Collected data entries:
***
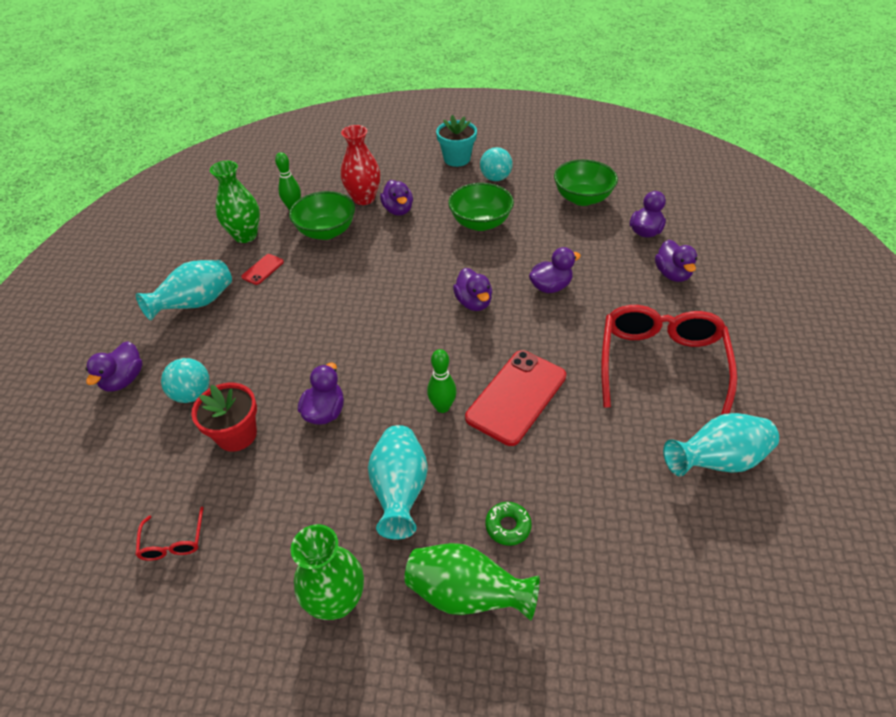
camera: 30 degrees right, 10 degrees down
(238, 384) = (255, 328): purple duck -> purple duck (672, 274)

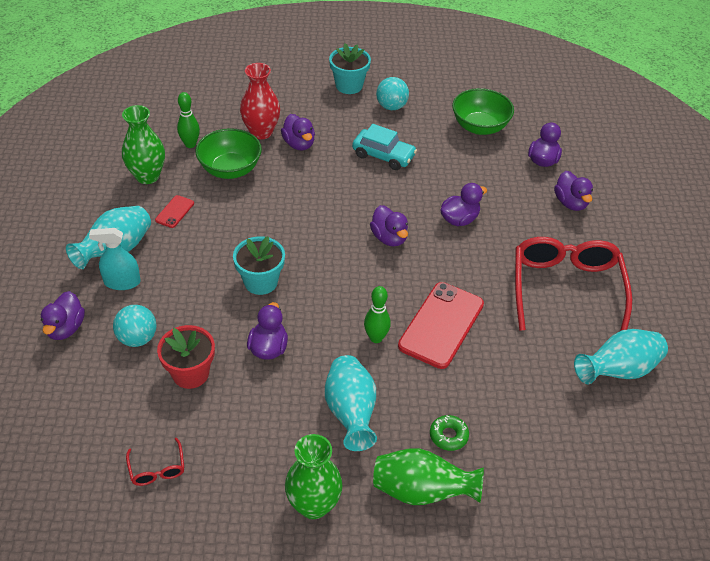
camera: 10 degrees left, 0 degrees up
(193, 336) = (122, 282): none -> turquoise spray bottle
(332, 341) = (261, 282): none -> turquoise flower pot
(480, 223) = (383, 156): green bowl -> turquoise car

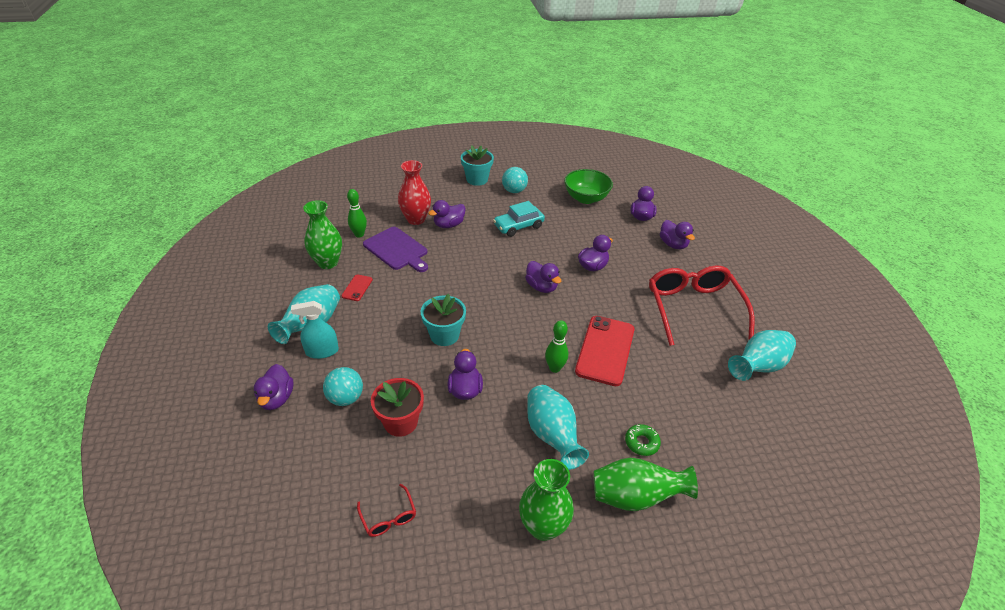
camera: 10 degrees left, 5 degrees down
(230, 169) = (397, 250): green bowl -> purple cutting board
(299, 144) = (449, 225): purple duck -> purple duck turned 90 degrees clockwise
(383, 156) = (518, 226): turquoise car -> turquoise car turned 135 degrees clockwise

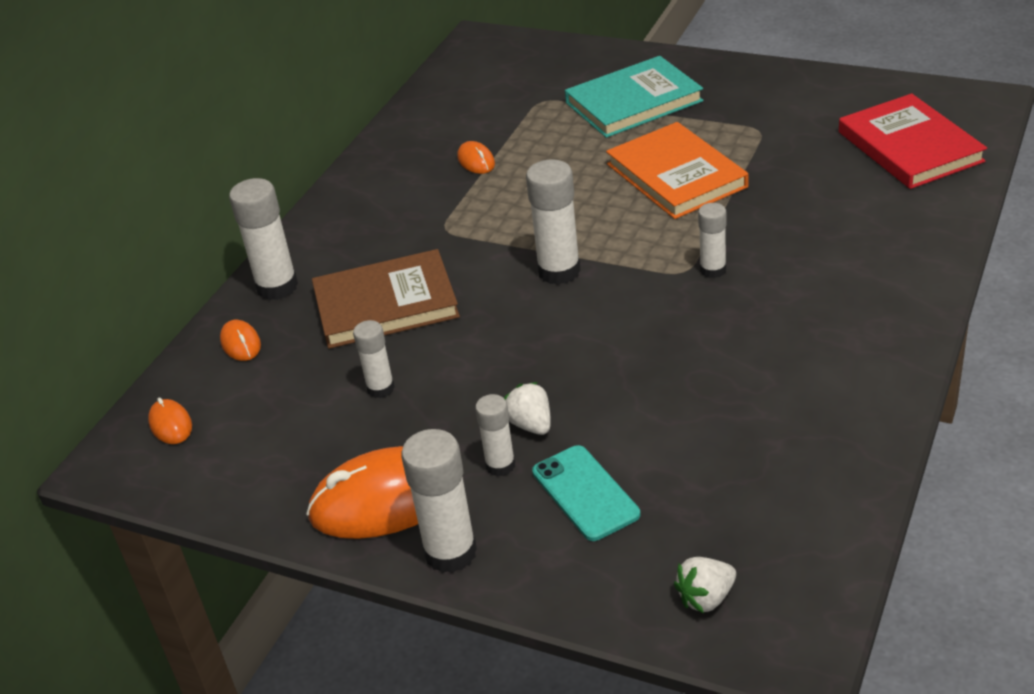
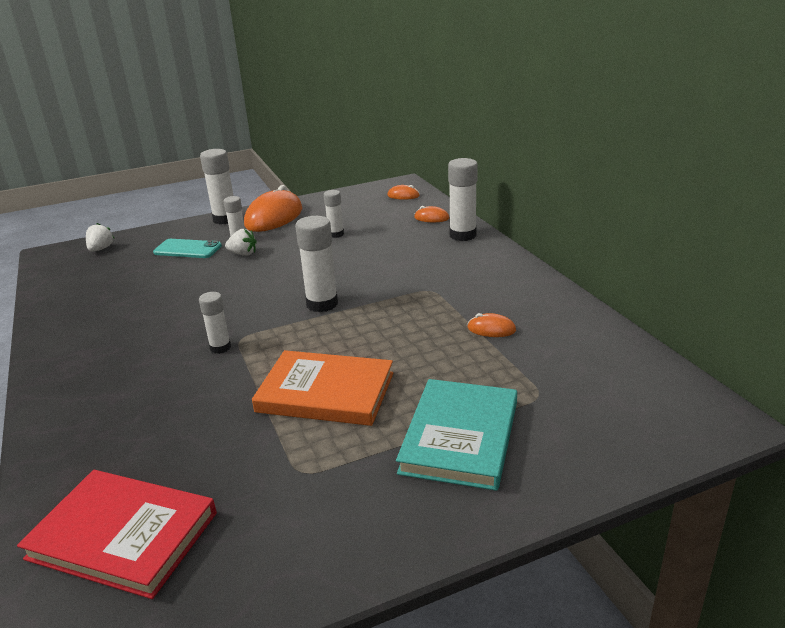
camera: 130 degrees right, 10 degrees down
(386, 304) = (393, 253): brown book -> none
***
* **Exercise instructions**: In the records above, locate the line with "camera: 10 degrees left, 0 degrees up"; output it and each line after it through the last one, exactly, omitting pictures.

* **Output for this exercise**:
camera: 10 degrees left, 0 degrees up
(193, 336) = (122, 282): none -> turquoise spray bottle
(332, 341) = (261, 282): none -> turquoise flower pot
(480, 223) = (383, 156): green bowl -> turquoise car

camera: 10 degrees left, 5 degrees down
(230, 169) = (397, 250): green bowl -> purple cutting board
(299, 144) = (449, 225): purple duck -> purple duck turned 90 degrees clockwise
(383, 156) = (518, 226): turquoise car -> turquoise car turned 135 degrees clockwise

camera: 130 degrees right, 10 degrees down
(386, 304) = (393, 253): brown book -> none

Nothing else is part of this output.